____ RECORDS
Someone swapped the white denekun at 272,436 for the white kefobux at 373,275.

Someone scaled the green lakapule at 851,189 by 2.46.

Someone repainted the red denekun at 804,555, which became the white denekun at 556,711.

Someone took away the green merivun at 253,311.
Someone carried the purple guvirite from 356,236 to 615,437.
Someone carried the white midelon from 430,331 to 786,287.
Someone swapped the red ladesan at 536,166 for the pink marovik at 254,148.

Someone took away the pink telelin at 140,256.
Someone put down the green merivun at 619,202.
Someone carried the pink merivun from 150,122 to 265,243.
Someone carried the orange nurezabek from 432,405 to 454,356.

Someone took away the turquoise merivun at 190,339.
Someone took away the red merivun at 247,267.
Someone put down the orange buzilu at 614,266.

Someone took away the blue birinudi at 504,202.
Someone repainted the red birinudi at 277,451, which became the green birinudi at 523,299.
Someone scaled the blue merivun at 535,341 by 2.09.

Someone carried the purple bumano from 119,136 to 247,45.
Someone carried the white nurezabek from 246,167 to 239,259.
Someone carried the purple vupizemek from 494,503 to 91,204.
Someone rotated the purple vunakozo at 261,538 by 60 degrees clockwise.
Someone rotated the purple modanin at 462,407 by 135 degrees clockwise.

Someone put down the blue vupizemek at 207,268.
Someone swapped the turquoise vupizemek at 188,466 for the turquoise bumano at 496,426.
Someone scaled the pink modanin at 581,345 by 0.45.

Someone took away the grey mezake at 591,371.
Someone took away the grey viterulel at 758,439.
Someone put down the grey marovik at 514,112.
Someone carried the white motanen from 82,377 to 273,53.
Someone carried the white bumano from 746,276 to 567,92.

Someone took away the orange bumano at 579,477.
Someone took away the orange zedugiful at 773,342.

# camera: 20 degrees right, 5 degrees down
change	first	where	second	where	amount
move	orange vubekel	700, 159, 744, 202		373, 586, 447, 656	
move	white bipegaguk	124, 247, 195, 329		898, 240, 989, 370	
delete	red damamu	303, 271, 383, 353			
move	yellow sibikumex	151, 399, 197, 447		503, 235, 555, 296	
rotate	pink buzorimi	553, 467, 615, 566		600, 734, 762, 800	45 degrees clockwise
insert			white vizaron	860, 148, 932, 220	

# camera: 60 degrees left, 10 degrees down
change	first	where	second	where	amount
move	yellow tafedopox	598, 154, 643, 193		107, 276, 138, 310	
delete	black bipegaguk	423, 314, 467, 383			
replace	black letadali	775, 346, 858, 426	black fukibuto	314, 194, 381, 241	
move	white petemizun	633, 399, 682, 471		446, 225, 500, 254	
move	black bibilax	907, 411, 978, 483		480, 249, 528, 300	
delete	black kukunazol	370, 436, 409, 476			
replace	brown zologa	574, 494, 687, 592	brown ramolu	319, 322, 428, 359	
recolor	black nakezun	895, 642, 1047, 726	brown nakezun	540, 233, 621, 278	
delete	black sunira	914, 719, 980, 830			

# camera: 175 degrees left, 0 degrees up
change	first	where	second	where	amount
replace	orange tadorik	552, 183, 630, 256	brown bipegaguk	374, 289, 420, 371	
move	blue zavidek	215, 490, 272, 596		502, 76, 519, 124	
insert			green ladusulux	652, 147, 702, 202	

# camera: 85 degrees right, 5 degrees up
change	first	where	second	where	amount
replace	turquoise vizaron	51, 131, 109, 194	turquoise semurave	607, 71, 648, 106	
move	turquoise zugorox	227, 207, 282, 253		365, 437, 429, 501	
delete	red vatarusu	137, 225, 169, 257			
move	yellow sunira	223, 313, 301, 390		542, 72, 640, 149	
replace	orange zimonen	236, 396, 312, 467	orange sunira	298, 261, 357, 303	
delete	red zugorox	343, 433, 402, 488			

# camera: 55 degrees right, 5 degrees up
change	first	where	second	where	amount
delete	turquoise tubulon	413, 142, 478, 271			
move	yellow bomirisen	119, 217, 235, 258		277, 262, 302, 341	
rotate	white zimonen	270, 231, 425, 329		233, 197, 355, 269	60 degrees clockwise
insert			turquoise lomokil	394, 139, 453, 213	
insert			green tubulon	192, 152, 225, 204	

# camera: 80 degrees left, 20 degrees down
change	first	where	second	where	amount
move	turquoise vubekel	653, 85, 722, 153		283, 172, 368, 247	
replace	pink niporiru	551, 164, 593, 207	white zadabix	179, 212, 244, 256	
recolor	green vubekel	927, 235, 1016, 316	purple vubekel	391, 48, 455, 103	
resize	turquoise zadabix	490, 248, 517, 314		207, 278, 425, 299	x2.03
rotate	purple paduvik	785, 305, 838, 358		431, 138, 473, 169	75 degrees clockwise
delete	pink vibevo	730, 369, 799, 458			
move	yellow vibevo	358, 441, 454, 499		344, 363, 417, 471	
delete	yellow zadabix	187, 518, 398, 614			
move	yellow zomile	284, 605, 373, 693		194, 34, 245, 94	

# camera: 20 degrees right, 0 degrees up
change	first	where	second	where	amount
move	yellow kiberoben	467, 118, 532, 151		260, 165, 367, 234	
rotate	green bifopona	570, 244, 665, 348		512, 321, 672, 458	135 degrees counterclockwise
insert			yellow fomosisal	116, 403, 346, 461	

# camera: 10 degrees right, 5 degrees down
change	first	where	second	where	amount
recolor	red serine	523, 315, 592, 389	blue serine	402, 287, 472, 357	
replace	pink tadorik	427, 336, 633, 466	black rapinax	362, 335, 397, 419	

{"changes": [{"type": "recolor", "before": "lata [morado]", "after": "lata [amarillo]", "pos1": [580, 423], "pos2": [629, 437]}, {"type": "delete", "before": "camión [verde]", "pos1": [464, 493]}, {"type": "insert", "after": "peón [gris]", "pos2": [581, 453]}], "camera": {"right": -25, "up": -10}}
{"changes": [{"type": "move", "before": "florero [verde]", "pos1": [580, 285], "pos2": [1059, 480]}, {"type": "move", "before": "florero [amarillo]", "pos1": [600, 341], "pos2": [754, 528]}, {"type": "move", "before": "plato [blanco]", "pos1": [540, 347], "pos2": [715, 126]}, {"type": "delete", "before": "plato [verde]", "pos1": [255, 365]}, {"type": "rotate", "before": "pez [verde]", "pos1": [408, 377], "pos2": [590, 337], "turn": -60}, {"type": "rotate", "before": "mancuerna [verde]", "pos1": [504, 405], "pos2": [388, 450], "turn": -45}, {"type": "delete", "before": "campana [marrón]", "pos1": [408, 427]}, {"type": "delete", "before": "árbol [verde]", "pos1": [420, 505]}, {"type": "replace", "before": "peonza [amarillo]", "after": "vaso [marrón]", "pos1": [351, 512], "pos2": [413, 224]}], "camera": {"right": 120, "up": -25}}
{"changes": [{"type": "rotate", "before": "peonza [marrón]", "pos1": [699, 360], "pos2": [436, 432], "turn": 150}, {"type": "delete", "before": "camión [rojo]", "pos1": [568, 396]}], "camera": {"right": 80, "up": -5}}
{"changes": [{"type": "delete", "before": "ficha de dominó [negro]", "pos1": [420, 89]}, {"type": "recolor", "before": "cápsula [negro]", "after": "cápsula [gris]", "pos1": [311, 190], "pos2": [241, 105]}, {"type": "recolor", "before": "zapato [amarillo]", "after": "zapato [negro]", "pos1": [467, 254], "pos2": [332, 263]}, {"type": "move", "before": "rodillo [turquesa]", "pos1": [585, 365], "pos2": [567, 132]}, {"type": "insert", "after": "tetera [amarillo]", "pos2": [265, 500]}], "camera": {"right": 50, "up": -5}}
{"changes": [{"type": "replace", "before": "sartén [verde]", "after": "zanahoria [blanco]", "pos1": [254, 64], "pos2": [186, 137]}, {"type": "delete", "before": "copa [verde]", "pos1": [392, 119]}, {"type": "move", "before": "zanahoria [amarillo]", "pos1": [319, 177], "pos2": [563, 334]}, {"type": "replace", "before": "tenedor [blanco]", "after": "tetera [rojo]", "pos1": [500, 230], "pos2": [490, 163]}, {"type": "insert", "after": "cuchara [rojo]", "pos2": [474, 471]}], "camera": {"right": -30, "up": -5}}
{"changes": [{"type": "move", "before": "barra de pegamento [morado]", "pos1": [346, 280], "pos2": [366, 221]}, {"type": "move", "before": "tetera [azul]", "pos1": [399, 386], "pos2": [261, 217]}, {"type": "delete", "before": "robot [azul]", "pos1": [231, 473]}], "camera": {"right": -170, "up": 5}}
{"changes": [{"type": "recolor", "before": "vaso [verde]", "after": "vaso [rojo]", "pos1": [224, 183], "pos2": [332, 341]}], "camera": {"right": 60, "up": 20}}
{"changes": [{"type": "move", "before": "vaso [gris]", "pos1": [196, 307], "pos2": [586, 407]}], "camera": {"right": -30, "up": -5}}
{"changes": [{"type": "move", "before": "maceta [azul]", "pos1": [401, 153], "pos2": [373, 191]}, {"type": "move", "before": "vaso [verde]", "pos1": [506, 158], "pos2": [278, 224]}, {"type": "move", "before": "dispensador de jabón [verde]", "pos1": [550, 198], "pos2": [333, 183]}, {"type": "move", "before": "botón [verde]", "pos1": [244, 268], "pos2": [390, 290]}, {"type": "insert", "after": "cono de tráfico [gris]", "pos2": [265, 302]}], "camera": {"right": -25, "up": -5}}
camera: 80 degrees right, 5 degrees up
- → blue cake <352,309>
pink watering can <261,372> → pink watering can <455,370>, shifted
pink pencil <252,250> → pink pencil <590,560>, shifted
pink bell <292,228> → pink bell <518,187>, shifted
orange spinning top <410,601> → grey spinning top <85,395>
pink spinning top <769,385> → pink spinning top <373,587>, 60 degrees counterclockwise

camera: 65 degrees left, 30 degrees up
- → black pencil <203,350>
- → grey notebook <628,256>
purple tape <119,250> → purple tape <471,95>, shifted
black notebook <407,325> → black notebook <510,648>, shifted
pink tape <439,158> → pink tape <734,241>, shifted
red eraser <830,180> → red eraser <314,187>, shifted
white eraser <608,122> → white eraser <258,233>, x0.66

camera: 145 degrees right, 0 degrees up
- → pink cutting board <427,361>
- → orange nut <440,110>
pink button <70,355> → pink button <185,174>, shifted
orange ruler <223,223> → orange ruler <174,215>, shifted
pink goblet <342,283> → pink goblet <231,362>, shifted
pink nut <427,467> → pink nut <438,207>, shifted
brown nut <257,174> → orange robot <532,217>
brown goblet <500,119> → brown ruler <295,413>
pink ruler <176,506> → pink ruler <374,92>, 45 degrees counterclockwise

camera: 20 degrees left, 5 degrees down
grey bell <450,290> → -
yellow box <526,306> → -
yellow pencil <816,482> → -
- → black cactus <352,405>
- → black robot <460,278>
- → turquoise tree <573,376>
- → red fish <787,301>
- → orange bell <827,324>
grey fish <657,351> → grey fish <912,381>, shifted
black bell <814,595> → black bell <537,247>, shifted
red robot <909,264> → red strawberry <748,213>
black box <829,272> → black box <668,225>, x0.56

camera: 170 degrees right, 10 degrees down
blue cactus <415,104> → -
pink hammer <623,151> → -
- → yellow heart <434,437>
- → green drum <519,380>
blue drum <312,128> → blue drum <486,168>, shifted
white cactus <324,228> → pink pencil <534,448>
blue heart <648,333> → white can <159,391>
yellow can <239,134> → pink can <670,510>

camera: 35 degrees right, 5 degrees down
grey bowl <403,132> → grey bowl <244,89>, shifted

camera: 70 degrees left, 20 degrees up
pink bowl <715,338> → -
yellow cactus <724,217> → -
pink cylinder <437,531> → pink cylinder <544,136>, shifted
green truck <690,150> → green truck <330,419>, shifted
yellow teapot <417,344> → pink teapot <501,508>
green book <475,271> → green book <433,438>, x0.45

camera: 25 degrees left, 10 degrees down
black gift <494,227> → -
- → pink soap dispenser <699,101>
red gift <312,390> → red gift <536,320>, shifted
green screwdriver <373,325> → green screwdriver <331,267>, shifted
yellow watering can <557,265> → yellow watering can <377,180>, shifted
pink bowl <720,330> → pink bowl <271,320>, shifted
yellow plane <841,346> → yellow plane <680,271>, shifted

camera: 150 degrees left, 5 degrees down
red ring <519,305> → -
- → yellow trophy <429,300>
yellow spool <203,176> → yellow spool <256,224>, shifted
________
Using the entries above, repeat only the lines from the one containing "pink watering can <261,372>" through the one containing "orange spinning top", end lines included.

— RESULT BELOW —
pink watering can <261,372> → pink watering can <455,370>, shifted
pink pencil <252,250> → pink pencil <590,560>, shifted
pink bell <292,228> → pink bell <518,187>, shifted
orange spinning top <410,601> → grey spinning top <85,395>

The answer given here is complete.